Task:
Give the lines below again exactly, starting with the line that holds "none -> cyan brick C9 level 3" and going on through the line that holds "none -> brown tile I4:I5 level 1".

Material provided START

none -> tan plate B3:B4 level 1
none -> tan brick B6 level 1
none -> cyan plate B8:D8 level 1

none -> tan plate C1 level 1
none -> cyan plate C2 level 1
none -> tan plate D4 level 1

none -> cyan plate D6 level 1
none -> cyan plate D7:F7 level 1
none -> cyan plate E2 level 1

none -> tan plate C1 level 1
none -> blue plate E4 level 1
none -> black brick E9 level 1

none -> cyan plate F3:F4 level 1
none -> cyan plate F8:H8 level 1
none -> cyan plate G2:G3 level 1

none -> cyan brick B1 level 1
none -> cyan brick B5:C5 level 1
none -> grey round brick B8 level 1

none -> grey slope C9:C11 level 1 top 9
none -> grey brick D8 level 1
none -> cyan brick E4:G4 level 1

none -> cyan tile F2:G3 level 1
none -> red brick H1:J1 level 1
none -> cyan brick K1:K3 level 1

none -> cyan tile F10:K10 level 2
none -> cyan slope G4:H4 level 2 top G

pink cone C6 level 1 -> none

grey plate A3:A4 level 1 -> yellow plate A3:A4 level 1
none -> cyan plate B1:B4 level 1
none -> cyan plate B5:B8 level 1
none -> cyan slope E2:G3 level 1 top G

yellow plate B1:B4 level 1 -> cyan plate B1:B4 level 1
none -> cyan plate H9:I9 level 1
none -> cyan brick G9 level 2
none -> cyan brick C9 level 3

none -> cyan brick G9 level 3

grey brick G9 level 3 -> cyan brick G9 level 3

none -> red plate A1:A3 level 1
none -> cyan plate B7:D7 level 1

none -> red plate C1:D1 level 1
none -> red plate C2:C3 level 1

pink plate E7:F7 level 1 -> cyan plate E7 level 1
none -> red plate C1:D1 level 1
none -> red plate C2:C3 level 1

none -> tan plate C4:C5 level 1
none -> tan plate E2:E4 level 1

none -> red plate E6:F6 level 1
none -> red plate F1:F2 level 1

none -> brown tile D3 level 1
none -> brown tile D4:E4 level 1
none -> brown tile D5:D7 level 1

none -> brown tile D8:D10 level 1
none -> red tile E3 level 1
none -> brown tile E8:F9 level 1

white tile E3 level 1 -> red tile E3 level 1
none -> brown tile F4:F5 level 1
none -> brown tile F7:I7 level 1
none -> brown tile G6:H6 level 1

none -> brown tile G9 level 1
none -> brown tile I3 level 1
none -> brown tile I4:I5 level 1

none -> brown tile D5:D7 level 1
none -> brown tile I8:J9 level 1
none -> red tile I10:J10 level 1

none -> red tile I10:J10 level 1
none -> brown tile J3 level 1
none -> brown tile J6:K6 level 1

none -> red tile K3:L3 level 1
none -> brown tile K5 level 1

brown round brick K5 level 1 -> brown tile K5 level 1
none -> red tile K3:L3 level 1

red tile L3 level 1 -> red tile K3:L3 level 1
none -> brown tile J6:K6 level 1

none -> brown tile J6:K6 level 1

Material provided END

Expected answer:
none -> cyan brick C9 level 3

none -> cyan brick G9 level 3

grey brick G9 level 3 -> cyan brick G9 level 3

none -> red plate A1:A3 level 1
none -> cyan plate B7:D7 level 1

none -> red plate C1:D1 level 1
none -> red plate C2:C3 level 1

pink plate E7:F7 level 1 -> cyan plate E7 level 1
none -> red plate C1:D1 level 1
none -> red plate C2:C3 level 1

none -> tan plate C4:C5 level 1
none -> tan plate E2:E4 level 1

none -> red plate E6:F6 level 1
none -> red plate F1:F2 level 1

none -> brown tile D3 level 1
none -> brown tile D4:E4 level 1
none -> brown tile D5:D7 level 1

none -> brown tile D8:D10 level 1
none -> red tile E3 level 1
none -> brown tile E8:F9 level 1

white tile E3 level 1 -> red tile E3 level 1
none -> brown tile F4:F5 level 1
none -> brown tile F7:I7 level 1
none -> brown tile G6:H6 level 1

none -> brown tile G9 level 1
none -> brown tile I3 level 1
none -> brown tile I4:I5 level 1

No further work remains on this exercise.